Problem requirements: With pictures omitted, copy exactly the lines from the one containing "red house: 4 -> 3" through the end of the records below.

------------------------------------

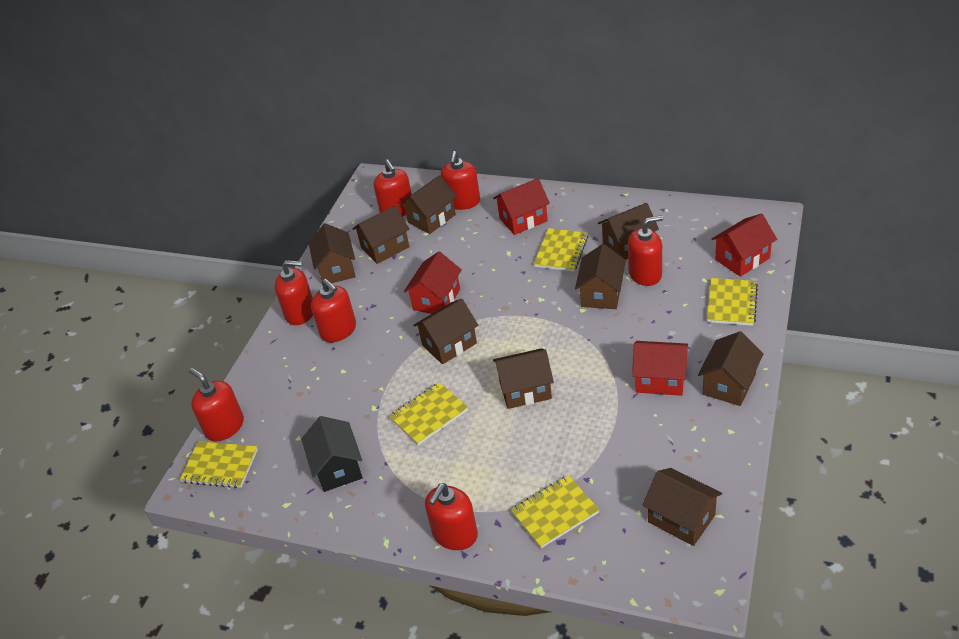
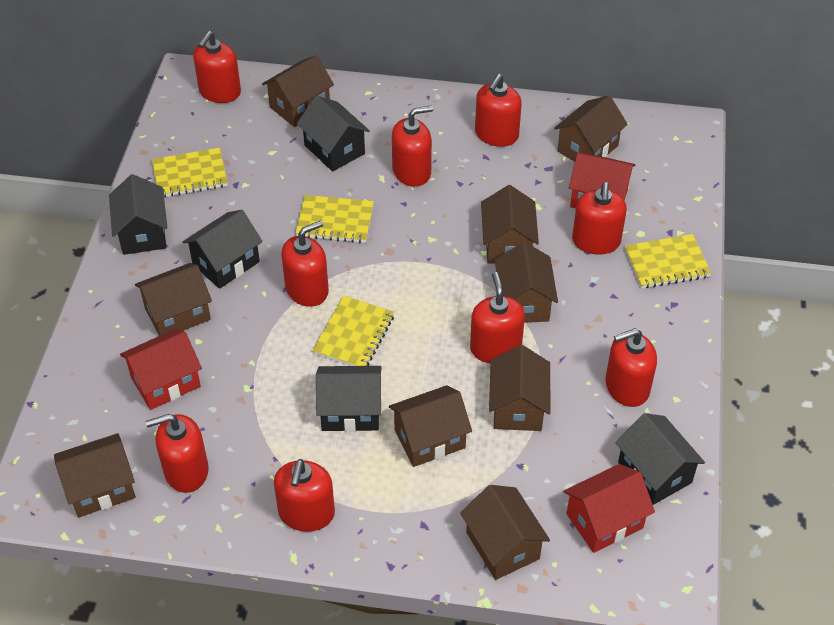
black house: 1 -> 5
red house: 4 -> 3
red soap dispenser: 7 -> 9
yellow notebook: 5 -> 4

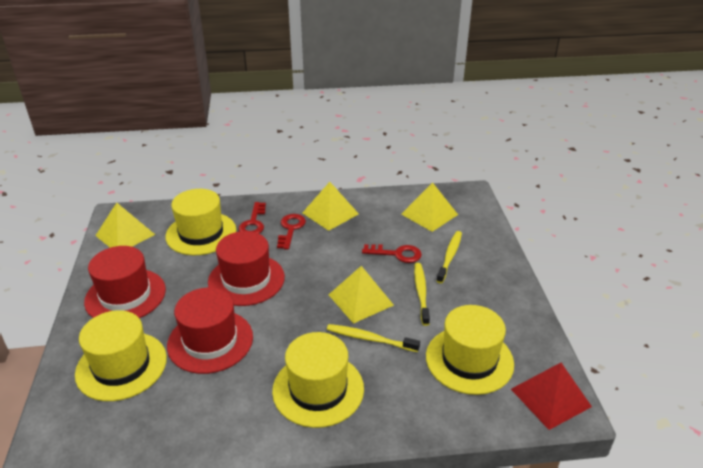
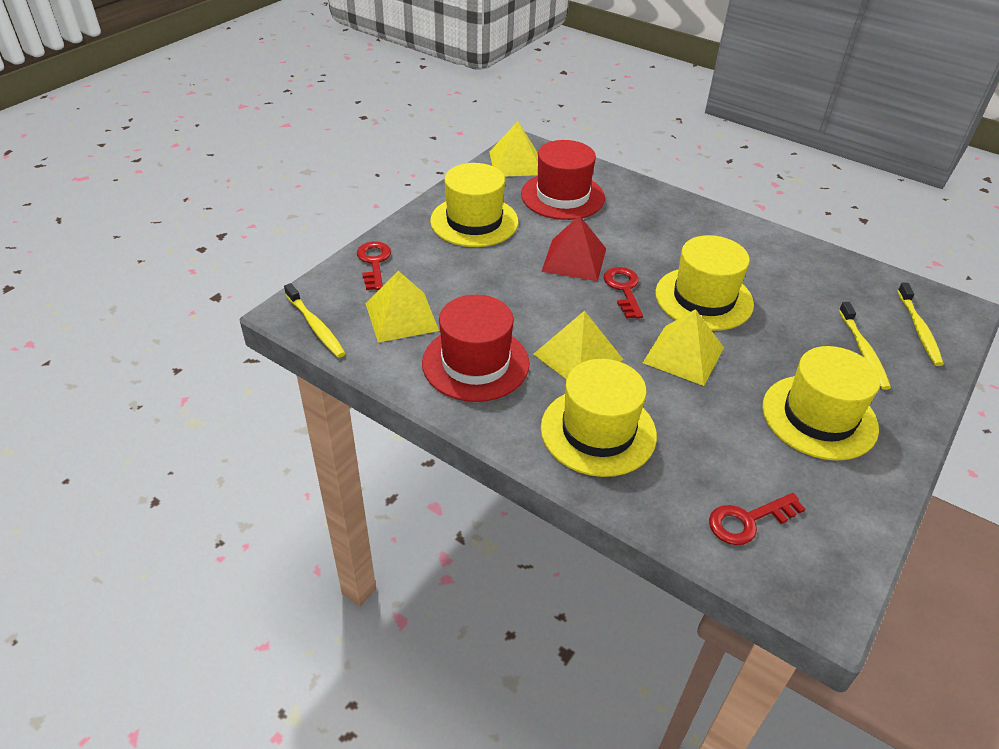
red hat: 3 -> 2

------------------------------------

The completed task:
red house: 4 -> 3
red soap dispenser: 7 -> 9
yellow notebook: 5 -> 4

red hat: 3 -> 2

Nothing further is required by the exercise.